Work required → It would help if you retyped the data exactly, leaving out the pictures.

Excerpted data →

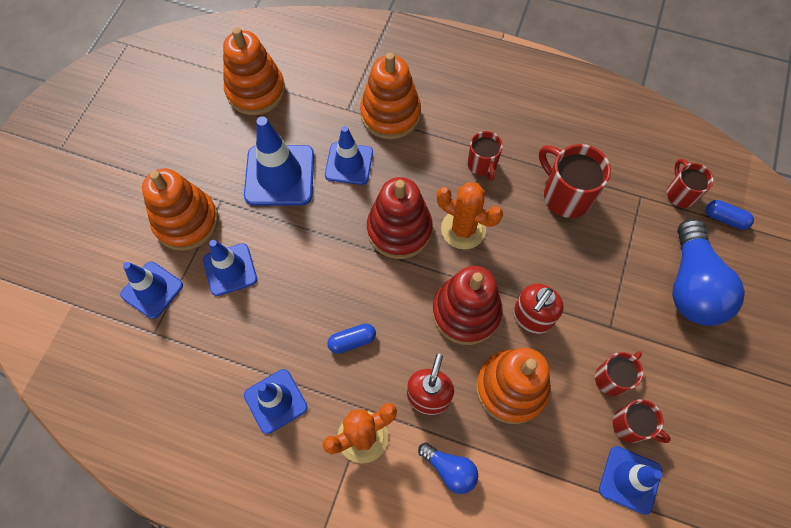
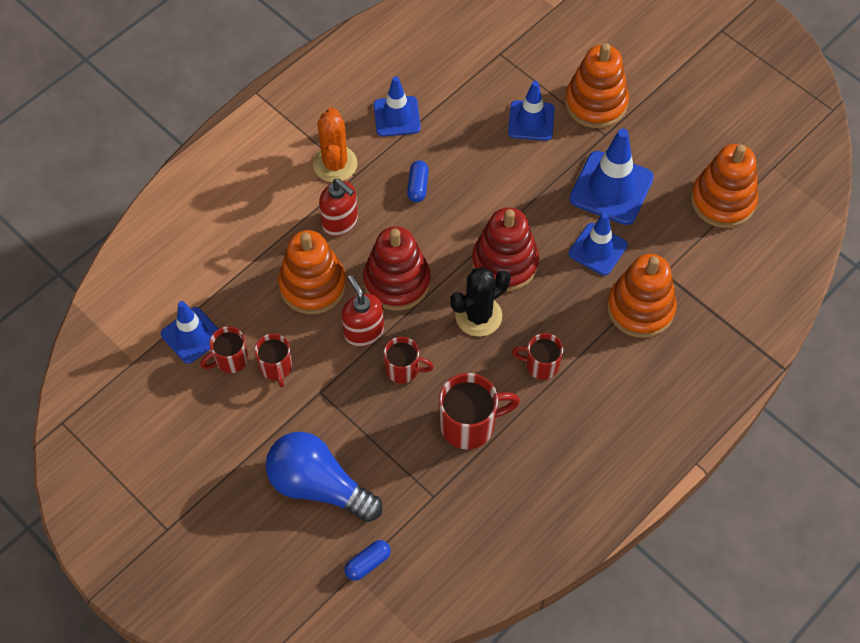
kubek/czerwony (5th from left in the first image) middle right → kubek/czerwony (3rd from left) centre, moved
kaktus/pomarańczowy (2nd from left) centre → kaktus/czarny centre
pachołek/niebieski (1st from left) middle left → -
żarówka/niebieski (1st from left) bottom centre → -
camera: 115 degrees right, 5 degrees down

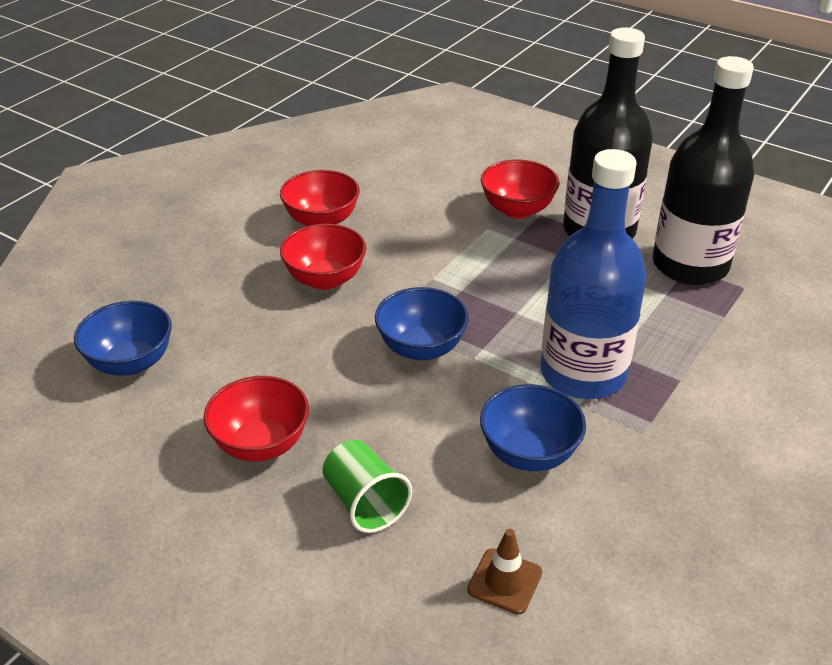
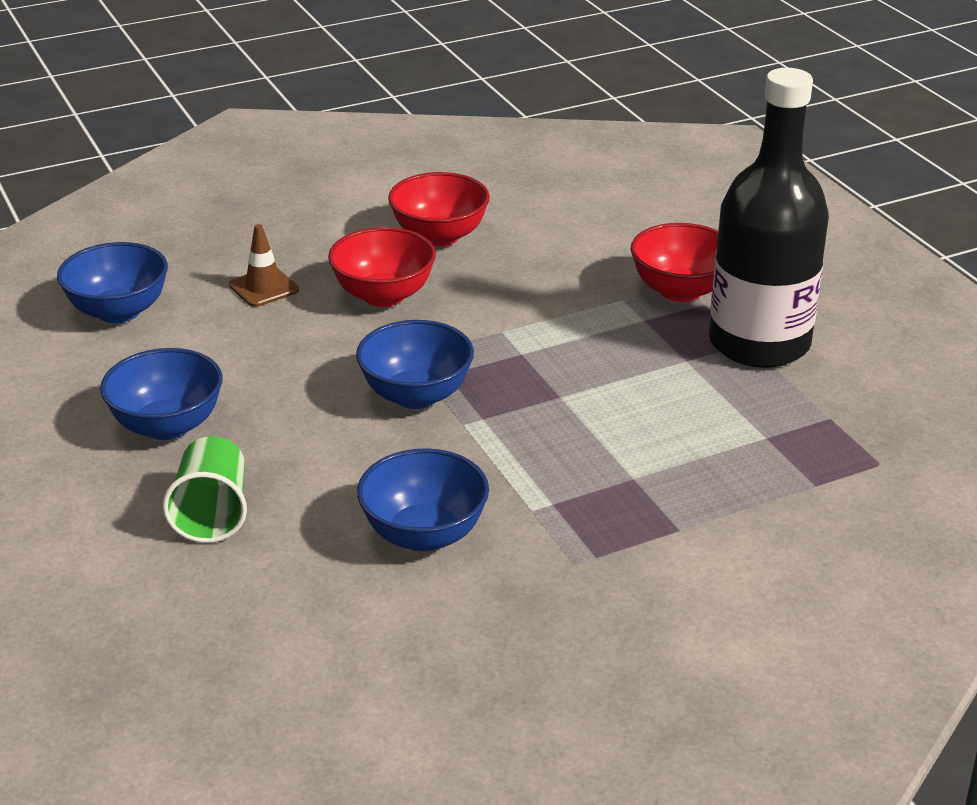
miska/czerwony (1st from left) middle left → miska/niebieski (2nd from left) middle left
pachołek/brązowy bottom centre → pachołek/brązowy top left, moved
butelka/niebieski middle right → -
butelka/czarny (2nd from left) top right → -
camera: 30 degrees right, 5 degrees down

Written answer →
kubek/czerwony (5th from left in the first image) middle right → kubek/czerwony (3rd from left) centre, moved
kaktus/pomarańczowy (2nd from left) centre → kaktus/czarny centre
pachołek/niebieski (1st from left) middle left → -
żarówka/niebieski (1st from left) bottom centre → -
camera: 115 degrees right, 5 degrees down

miska/czerwony (1st from left) middle left → miska/niebieski (2nd from left) middle left
pachołek/brązowy bottom centre → pachołek/brązowy top left, moved
butelka/niebieski middle right → -
butelka/czarny (2nd from left) top right → -
camera: 30 degrees right, 5 degrees down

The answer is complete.